What you are asked to do:
Print, from the listing below, the lines starting at the line containing "(576, 308) = (232, 229): orange" and ending at the line containing "camera: 75 degrees left, 15 degrees up", exactly as they stand, and print nothing else.

Exercise materials:
━━━━━━━━━━

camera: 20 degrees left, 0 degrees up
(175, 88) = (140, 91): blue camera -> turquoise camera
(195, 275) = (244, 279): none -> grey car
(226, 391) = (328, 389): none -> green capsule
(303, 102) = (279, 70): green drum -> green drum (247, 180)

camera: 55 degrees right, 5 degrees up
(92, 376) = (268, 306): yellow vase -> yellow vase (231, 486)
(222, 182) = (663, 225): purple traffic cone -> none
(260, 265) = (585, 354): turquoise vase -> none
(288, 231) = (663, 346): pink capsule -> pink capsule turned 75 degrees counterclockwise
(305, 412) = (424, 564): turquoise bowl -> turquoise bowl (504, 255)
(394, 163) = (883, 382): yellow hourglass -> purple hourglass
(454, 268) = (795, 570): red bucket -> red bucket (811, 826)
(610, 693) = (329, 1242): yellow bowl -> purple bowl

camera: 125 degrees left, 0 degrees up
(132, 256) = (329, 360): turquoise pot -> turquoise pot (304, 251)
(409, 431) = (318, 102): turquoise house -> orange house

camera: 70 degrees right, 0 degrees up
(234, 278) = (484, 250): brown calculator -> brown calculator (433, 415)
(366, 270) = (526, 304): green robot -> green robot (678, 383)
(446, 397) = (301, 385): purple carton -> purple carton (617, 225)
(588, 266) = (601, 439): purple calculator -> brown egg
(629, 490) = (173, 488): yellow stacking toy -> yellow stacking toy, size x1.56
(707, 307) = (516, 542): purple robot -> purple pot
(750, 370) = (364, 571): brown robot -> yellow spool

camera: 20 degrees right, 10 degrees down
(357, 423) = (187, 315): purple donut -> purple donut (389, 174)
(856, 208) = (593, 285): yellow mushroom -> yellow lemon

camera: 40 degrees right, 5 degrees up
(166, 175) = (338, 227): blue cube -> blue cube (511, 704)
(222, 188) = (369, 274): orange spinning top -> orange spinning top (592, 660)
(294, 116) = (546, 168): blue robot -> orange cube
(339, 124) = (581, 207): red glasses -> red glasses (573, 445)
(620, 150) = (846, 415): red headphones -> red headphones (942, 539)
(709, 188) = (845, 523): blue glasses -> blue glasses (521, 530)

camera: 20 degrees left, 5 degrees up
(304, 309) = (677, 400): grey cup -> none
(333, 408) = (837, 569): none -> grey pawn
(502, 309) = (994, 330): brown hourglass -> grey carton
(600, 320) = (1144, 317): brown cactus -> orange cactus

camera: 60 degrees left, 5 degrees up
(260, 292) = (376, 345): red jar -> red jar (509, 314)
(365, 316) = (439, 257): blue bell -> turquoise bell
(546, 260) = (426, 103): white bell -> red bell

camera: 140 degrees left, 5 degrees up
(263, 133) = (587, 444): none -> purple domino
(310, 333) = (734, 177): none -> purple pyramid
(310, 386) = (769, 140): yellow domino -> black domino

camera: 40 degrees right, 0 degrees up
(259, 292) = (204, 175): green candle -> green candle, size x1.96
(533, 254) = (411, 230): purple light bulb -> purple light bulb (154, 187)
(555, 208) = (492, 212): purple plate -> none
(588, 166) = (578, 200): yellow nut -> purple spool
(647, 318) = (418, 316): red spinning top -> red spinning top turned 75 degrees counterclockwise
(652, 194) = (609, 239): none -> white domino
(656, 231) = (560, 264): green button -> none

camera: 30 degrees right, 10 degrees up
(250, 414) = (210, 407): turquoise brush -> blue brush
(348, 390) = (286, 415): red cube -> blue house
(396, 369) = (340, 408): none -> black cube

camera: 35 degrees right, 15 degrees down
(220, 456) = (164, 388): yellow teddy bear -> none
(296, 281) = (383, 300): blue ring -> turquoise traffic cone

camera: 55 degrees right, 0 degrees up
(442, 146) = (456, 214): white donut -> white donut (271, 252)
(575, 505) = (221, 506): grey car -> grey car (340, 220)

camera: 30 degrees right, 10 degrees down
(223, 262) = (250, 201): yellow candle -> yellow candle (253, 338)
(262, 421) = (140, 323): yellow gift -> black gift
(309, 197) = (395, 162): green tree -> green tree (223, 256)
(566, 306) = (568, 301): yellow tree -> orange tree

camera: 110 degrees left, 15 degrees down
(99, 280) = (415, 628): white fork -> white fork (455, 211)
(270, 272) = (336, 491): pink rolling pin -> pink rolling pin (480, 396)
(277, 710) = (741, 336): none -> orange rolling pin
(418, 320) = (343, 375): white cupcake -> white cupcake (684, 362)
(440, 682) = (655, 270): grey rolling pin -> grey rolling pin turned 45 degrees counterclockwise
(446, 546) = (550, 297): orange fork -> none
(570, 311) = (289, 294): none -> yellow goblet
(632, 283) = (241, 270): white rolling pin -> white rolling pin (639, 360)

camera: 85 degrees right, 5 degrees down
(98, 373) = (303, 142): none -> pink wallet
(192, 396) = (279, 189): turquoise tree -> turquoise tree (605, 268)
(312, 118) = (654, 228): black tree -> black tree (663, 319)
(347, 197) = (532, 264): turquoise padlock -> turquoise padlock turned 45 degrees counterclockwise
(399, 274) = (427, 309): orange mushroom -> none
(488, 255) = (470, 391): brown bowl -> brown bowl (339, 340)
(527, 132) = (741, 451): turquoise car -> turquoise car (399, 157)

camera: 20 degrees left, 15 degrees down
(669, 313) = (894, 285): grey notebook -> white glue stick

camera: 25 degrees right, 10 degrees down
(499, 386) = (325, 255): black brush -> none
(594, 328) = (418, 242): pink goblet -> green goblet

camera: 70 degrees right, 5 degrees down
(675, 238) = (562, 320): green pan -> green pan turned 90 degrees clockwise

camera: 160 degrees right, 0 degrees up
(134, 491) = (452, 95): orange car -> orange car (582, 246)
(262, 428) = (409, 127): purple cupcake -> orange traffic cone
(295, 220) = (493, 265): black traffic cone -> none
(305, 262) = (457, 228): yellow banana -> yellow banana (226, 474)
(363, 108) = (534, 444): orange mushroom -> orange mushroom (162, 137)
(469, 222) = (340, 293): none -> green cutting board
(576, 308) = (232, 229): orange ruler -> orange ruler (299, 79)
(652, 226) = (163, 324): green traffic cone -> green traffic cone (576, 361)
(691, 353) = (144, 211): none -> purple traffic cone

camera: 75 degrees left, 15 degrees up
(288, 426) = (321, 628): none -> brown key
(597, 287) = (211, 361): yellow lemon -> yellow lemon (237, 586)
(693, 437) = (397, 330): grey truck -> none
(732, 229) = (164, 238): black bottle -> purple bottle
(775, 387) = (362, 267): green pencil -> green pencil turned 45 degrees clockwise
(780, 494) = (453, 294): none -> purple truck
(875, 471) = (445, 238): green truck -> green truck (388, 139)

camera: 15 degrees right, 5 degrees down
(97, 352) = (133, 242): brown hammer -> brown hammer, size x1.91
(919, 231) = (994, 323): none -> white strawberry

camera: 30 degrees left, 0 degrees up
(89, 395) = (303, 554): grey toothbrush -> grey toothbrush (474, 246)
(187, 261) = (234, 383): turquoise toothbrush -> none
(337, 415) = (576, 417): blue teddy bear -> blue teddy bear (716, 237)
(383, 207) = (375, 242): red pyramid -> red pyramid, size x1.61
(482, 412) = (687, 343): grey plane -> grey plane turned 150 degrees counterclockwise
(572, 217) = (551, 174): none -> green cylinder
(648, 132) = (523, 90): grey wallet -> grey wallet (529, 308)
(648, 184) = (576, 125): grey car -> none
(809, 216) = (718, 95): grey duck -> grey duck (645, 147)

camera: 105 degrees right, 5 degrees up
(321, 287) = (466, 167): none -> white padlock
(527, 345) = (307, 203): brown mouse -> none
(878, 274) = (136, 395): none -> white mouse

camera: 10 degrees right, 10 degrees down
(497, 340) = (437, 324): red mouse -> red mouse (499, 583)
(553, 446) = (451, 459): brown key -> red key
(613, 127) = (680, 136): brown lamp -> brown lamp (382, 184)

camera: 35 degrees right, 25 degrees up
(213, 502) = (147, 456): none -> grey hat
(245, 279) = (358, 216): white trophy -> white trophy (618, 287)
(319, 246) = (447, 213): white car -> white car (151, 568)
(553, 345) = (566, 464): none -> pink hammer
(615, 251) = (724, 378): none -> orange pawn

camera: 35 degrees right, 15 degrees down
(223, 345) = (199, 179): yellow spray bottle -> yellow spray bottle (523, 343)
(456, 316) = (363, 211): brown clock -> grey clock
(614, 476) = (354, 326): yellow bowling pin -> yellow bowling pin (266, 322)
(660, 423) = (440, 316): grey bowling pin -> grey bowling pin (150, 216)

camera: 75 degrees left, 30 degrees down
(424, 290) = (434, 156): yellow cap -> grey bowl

━━━━━━━━━━

Result for this task:
(576, 308) = (232, 229): orange ruler -> orange ruler (299, 79)
(652, 226) = (163, 324): green traffic cone -> green traffic cone (576, 361)
(691, 353) = (144, 211): none -> purple traffic cone

camera: 75 degrees left, 15 degrees up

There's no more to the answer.